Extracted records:
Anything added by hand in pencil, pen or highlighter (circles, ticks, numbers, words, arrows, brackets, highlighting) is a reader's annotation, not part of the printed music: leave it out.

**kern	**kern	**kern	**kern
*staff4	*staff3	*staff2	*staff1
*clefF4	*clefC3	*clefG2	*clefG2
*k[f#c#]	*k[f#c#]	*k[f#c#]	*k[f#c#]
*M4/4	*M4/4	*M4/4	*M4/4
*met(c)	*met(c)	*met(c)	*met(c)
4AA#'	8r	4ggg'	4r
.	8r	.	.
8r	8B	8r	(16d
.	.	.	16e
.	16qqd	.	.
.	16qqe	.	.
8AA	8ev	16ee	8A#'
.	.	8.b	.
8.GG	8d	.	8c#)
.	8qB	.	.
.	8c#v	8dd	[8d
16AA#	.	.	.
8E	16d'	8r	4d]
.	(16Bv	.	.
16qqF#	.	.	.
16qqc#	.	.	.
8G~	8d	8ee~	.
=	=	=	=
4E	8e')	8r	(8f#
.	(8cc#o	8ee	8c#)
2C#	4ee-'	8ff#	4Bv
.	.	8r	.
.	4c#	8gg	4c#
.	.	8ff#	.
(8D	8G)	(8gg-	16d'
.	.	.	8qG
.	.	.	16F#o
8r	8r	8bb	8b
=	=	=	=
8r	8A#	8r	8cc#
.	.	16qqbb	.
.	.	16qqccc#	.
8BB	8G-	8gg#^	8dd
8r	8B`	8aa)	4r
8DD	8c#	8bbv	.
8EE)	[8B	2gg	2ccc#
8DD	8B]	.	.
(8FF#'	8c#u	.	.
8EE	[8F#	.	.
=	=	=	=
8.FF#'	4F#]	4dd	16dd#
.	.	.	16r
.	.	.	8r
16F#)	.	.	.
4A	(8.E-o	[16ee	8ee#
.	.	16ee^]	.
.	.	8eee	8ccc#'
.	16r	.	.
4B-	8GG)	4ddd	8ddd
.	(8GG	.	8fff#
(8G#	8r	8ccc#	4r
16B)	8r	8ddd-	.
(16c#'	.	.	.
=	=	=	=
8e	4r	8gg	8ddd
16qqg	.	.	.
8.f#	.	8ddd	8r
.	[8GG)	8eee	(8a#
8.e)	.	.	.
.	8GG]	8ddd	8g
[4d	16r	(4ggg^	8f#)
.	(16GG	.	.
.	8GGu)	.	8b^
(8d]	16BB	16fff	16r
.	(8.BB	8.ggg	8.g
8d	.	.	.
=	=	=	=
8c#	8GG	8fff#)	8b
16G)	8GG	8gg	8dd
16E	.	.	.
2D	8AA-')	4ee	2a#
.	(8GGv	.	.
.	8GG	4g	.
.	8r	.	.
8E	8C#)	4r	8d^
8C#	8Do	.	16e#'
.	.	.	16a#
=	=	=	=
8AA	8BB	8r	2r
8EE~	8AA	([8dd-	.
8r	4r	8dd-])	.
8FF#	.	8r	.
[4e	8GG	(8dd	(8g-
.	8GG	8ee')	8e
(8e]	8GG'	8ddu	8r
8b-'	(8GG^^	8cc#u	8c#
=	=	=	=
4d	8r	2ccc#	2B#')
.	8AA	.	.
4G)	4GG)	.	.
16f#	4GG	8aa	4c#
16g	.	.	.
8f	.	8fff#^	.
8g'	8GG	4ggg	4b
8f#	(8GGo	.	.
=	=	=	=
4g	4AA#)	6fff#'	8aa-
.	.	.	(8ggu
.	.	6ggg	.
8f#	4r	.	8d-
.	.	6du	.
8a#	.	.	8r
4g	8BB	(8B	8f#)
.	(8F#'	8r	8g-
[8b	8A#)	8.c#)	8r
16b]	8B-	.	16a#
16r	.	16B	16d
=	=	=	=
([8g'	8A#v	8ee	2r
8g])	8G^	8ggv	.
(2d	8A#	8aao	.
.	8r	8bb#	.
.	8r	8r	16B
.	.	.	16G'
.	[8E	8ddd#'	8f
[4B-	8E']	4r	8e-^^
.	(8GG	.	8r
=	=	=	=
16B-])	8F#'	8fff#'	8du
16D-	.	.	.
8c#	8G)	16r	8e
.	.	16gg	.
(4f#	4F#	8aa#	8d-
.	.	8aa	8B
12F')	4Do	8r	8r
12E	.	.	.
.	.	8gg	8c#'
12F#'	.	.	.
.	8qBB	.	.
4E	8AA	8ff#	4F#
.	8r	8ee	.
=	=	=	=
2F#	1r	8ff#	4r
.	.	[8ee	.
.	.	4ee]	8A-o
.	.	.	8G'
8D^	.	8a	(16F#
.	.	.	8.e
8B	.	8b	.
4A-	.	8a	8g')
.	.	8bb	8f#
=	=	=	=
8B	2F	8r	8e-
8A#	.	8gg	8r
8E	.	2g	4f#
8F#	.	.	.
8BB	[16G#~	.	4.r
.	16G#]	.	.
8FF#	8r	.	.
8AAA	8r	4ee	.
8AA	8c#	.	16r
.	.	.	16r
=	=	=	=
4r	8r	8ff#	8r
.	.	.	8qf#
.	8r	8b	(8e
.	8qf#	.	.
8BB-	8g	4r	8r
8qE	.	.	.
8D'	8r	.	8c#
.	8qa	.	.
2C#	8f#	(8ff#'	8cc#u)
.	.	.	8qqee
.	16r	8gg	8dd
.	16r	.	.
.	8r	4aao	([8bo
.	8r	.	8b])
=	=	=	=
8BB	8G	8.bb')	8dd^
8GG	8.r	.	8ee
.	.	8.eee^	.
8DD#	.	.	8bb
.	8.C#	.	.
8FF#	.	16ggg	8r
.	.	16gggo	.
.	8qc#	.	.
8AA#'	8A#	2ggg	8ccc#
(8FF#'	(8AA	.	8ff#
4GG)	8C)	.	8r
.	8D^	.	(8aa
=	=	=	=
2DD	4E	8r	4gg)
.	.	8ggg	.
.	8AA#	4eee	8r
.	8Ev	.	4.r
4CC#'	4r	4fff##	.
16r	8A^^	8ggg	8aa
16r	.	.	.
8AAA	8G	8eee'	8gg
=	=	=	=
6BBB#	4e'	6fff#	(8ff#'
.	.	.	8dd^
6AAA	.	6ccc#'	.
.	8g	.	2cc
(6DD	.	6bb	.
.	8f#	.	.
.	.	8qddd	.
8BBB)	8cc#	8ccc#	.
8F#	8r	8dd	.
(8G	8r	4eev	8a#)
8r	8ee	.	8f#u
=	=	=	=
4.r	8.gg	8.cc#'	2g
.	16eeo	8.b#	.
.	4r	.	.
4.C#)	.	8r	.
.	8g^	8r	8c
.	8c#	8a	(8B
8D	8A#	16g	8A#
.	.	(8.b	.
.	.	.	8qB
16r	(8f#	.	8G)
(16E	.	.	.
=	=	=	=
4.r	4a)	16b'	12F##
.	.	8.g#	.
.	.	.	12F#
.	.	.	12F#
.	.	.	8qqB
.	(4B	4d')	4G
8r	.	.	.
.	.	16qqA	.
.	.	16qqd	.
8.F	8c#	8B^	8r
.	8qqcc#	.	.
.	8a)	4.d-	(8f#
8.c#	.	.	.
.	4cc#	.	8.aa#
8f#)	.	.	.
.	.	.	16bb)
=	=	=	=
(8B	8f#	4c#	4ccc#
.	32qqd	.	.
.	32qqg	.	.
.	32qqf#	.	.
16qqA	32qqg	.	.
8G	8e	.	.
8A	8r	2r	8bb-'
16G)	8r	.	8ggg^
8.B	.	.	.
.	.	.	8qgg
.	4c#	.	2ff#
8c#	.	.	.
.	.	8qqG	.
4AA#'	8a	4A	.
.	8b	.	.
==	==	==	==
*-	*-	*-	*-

■ Work required ■
Count the lines in the entries above that contain the word "pencil". Give only the number.

■ Exercise solution ■
1